*ACTIVITY*
Give all of the data below again exactly, and drop the images.

*GIVEN DATA*

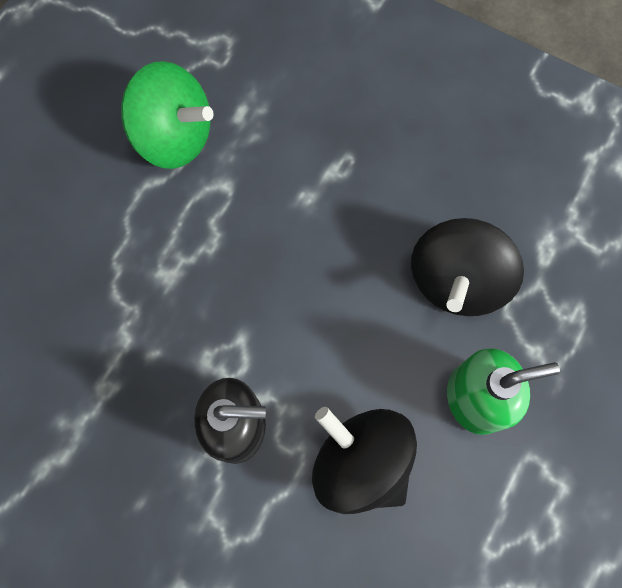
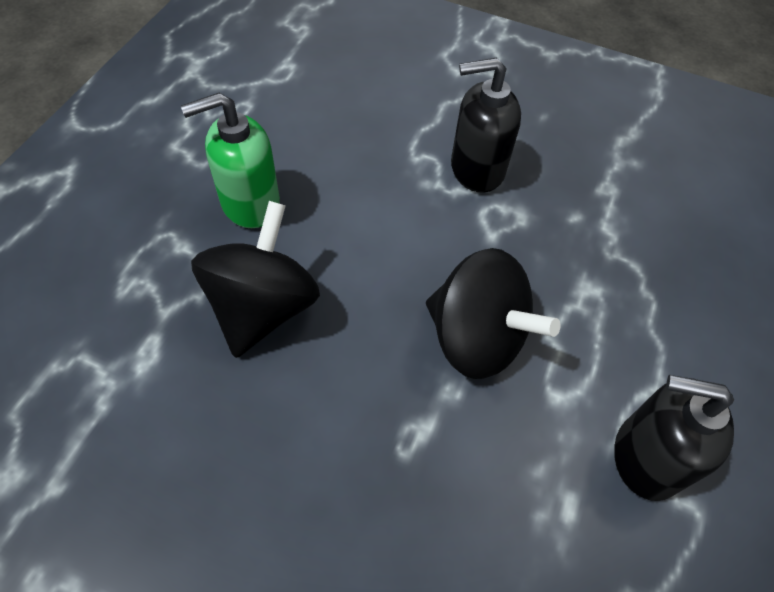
camera: 170 degrees right, 15 degrees down
(175, 137) = (646, 457): green spinning top -> black soap dispenser
(360, 462) = (360, 151): black spinning top -> black spinning top (476, 338)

*RESPONSE TO THIS EXERCISE*
camera: 170 degrees right, 15 degrees down
(175, 137) = (646, 457): green spinning top -> black soap dispenser
(360, 462) = (360, 151): black spinning top -> black spinning top (476, 338)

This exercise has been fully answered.